[Object matching data]
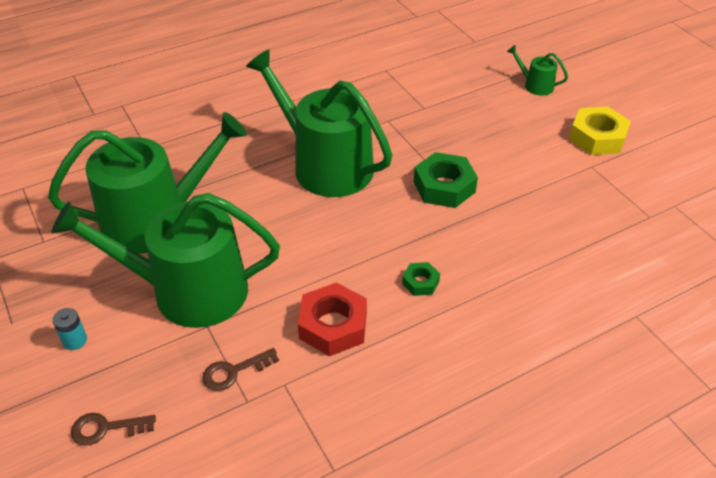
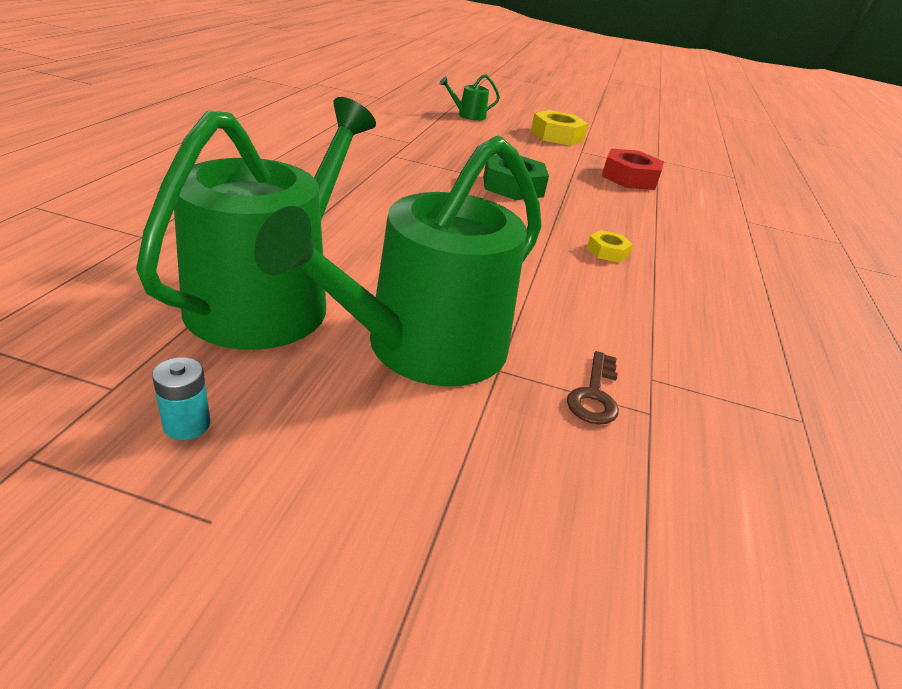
camera: 50 degrees left, 10 degrees down
turquoise battery [52,308,87,350] -> turquoise battery moved to [152,357,210,440]
brown key [71,413,156,446] -> none
green watering can [246,49,392,197] -> none
red nut [298,282,367,356] -> red nut moved to [602,149,664,190]
green nut [402,262,440,296] -> yellow nut [587,230,633,263]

◆ Job ◆
Give the data above again exactly. Leave the pictures out.

◆ Solution to this problem ◆
camera: 50 degrees left, 10 degrees down
turquoise battery [52,308,87,350] -> turquoise battery moved to [152,357,210,440]
brown key [71,413,156,446] -> none
green watering can [246,49,392,197] -> none
red nut [298,282,367,356] -> red nut moved to [602,149,664,190]
green nut [402,262,440,296] -> yellow nut [587,230,633,263]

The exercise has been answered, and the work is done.